▶ _DATASET EXTRACT_
*****
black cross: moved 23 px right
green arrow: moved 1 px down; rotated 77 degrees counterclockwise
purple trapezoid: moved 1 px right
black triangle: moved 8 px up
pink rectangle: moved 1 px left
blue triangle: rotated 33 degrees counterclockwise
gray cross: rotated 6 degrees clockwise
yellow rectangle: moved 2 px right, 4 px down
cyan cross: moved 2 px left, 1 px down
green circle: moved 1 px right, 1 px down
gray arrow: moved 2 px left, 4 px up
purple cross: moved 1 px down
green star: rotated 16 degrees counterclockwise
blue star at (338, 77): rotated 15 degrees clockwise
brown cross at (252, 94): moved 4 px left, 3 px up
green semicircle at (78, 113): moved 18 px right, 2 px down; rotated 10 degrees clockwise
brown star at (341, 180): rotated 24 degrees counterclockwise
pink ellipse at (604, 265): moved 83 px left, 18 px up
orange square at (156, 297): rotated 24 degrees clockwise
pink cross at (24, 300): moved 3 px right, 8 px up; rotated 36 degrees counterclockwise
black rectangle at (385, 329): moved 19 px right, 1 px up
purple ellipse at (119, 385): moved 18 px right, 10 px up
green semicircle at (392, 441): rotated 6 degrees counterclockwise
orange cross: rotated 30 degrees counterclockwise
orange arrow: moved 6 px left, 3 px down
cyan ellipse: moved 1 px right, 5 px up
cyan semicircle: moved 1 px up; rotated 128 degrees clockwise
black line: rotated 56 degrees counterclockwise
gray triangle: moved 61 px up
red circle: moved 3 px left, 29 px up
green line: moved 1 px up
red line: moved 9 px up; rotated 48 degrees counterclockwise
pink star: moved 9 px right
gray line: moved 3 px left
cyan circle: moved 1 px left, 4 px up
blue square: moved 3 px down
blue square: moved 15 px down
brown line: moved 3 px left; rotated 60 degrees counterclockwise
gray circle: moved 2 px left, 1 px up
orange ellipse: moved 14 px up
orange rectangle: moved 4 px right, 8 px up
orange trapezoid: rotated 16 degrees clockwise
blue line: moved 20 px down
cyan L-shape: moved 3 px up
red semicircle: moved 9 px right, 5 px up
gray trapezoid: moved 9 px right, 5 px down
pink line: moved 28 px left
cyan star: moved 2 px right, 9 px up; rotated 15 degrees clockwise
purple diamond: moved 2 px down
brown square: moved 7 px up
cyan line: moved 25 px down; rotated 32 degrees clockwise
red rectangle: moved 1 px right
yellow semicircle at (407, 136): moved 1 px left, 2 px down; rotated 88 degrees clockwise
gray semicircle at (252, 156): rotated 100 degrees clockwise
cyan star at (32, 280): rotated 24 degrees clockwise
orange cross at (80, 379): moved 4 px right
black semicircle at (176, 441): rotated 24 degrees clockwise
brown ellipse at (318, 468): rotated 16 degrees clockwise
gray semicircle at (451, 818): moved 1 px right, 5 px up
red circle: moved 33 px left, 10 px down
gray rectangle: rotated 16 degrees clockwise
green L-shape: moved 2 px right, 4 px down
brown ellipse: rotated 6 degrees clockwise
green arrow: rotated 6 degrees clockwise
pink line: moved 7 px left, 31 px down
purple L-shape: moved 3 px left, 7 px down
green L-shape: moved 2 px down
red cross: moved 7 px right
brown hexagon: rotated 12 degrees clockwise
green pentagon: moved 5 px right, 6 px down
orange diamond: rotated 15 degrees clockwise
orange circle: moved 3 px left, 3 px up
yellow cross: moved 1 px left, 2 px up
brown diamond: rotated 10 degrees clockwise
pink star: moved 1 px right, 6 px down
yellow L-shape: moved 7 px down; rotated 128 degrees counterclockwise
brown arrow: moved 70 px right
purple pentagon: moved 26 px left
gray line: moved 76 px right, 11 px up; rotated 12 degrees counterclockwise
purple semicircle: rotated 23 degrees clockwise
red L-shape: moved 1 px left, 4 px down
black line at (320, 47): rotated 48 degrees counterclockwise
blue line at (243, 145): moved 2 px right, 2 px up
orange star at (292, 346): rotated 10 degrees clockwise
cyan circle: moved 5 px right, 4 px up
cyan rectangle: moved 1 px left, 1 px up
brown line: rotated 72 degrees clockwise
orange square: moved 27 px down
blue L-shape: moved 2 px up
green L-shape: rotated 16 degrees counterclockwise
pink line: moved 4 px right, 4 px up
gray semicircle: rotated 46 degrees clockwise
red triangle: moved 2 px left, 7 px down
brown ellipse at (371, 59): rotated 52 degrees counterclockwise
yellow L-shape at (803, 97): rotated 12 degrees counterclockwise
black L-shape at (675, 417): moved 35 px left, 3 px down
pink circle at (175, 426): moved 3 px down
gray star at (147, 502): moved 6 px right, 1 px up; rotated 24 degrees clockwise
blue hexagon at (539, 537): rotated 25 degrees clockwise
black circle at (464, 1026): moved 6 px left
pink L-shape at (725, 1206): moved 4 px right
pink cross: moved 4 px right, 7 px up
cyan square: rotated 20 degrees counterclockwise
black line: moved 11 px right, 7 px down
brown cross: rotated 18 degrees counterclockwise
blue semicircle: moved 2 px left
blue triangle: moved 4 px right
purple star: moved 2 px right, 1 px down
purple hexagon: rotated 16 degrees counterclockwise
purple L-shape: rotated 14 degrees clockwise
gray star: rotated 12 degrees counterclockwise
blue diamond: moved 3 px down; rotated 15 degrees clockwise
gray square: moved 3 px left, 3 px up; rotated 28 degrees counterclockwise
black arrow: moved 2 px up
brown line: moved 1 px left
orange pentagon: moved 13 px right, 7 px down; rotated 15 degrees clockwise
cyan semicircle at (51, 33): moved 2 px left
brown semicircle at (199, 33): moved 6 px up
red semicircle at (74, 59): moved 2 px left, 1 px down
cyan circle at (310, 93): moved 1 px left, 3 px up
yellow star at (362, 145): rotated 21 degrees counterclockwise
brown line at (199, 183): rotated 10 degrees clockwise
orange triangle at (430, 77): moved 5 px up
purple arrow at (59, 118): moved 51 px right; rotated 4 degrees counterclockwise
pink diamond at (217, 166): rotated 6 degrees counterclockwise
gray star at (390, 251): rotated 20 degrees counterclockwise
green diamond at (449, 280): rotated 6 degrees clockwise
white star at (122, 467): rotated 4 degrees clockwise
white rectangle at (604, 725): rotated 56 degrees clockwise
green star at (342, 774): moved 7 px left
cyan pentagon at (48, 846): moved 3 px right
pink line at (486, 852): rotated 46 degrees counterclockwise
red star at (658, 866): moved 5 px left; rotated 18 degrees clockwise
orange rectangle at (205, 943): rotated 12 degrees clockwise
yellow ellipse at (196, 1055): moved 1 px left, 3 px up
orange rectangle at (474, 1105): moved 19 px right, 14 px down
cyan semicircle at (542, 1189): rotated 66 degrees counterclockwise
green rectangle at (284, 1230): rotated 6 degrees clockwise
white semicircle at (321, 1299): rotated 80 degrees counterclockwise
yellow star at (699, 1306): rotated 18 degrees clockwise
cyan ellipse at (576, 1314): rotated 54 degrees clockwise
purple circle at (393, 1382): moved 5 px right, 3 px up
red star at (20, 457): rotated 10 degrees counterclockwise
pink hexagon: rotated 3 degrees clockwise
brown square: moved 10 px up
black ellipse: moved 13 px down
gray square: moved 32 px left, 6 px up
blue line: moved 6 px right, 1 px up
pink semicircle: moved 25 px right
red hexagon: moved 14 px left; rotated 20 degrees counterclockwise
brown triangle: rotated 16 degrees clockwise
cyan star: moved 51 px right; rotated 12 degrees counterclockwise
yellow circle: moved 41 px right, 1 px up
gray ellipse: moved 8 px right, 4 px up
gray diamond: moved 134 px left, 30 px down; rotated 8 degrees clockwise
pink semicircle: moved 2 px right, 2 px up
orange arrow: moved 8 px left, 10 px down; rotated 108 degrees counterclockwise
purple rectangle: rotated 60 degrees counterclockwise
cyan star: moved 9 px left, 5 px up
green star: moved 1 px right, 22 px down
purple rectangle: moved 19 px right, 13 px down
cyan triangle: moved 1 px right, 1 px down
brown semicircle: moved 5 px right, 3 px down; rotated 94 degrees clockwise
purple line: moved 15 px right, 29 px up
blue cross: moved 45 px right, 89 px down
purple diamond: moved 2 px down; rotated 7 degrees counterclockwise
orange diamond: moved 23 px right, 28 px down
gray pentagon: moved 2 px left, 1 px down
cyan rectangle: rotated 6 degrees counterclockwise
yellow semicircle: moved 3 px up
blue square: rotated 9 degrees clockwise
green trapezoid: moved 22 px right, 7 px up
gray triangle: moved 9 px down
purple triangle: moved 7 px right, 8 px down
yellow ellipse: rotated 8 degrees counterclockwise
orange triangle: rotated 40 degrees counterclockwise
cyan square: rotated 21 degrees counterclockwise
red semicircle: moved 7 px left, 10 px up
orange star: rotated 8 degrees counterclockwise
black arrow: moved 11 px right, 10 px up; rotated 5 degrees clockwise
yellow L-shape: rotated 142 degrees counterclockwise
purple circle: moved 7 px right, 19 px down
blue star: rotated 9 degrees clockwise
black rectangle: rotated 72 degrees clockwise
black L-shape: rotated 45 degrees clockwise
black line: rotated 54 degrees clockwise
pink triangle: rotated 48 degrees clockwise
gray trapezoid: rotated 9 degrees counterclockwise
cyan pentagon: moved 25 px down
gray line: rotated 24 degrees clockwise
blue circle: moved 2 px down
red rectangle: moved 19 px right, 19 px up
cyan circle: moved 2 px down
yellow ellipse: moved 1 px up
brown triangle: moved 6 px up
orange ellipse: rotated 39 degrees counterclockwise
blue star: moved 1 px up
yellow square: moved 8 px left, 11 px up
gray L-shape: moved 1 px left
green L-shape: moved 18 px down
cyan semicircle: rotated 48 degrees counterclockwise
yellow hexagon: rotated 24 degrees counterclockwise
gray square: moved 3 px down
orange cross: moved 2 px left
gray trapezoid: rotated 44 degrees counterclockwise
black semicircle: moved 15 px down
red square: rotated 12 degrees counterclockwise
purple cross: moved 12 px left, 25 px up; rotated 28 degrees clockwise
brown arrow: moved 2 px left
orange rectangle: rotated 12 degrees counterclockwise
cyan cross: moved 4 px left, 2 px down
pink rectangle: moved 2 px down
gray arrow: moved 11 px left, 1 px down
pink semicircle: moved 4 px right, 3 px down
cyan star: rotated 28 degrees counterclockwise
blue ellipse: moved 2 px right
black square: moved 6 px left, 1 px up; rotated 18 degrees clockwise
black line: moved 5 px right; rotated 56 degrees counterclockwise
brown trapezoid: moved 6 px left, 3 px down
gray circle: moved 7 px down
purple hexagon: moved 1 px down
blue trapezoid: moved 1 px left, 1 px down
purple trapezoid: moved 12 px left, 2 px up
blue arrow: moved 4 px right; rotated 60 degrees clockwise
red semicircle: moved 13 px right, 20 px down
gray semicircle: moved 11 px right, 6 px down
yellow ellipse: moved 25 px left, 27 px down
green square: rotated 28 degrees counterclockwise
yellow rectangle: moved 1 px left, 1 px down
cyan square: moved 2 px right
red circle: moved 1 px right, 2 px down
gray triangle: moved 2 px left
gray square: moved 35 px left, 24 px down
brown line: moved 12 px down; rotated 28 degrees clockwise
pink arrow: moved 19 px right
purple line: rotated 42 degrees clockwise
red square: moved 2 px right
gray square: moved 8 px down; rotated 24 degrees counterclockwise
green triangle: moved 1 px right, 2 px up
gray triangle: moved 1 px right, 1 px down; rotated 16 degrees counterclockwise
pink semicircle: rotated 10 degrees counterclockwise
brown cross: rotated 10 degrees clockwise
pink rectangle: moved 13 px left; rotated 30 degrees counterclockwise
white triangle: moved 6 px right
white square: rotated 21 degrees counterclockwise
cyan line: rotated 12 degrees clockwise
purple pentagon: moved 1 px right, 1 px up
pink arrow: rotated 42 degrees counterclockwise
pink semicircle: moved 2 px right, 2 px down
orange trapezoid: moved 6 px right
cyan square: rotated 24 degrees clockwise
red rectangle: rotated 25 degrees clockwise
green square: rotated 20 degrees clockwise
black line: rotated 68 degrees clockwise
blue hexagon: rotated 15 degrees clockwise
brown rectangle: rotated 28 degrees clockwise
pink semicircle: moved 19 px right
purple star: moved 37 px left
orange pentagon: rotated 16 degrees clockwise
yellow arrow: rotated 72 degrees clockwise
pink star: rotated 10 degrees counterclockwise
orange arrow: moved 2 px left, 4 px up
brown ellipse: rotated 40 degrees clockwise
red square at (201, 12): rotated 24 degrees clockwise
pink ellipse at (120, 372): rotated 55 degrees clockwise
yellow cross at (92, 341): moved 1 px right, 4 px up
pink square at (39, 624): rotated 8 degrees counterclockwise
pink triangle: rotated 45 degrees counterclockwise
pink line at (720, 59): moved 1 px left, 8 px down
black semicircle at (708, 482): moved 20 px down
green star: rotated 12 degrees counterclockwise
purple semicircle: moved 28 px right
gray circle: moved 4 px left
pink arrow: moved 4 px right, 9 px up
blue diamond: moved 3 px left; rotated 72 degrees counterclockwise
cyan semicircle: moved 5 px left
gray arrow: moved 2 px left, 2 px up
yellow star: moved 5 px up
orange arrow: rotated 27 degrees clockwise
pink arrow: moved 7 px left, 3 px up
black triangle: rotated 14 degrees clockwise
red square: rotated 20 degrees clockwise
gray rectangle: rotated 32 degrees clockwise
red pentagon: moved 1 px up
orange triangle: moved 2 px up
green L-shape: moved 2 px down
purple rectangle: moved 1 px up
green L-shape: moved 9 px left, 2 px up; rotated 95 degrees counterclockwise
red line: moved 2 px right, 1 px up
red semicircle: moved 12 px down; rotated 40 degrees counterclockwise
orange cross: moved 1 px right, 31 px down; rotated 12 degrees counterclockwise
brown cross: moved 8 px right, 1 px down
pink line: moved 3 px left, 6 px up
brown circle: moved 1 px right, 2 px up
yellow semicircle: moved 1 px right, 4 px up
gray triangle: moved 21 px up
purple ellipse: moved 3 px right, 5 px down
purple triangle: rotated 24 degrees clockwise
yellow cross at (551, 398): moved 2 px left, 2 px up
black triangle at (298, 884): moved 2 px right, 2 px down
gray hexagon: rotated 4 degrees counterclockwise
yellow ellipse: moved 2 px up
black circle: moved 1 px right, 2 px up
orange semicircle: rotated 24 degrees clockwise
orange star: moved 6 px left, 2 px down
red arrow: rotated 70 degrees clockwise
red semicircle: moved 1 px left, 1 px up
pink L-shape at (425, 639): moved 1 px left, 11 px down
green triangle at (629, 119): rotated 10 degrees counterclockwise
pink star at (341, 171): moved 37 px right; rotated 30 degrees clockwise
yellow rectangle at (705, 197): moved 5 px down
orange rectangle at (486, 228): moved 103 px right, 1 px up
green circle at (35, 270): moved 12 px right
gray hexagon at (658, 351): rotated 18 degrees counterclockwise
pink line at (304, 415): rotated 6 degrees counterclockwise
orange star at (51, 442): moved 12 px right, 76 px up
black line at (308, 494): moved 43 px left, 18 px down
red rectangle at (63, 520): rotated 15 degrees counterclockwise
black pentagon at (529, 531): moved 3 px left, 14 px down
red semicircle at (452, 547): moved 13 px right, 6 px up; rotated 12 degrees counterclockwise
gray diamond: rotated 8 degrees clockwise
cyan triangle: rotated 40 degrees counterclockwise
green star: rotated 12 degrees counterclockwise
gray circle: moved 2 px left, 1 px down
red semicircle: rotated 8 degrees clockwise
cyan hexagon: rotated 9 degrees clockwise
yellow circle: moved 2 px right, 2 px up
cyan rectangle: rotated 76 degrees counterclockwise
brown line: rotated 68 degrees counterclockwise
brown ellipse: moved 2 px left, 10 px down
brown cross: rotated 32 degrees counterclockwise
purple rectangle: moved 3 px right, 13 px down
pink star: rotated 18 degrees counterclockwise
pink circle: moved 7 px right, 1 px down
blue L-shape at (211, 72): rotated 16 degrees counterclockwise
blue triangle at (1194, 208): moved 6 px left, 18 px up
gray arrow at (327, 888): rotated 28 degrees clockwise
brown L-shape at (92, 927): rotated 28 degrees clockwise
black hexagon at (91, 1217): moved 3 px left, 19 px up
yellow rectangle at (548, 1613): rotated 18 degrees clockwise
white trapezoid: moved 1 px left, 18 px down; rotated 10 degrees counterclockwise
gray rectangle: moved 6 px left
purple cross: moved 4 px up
*****
Copy out everything from the start of the listing down to the line containing "orange square at", both included, reproducing each line word for word.

▶ _EXERCISE RESPONSE_
black cross: moved 23 px right
green arrow: moved 1 px down; rotated 77 degrees counterclockwise
purple trapezoid: moved 1 px right
black triangle: moved 8 px up
pink rectangle: moved 1 px left
blue triangle: rotated 33 degrees counterclockwise
gray cross: rotated 6 degrees clockwise
yellow rectangle: moved 2 px right, 4 px down
cyan cross: moved 2 px left, 1 px down
green circle: moved 1 px right, 1 px down
gray arrow: moved 2 px left, 4 px up
purple cross: moved 1 px down
green star: rotated 16 degrees counterclockwise
blue star at (338, 77): rotated 15 degrees clockwise
brown cross at (252, 94): moved 4 px left, 3 px up
green semicircle at (78, 113): moved 18 px right, 2 px down; rotated 10 degrees clockwise
brown star at (341, 180): rotated 24 degrees counterclockwise
pink ellipse at (604, 265): moved 83 px left, 18 px up
orange square at (156, 297): rotated 24 degrees clockwise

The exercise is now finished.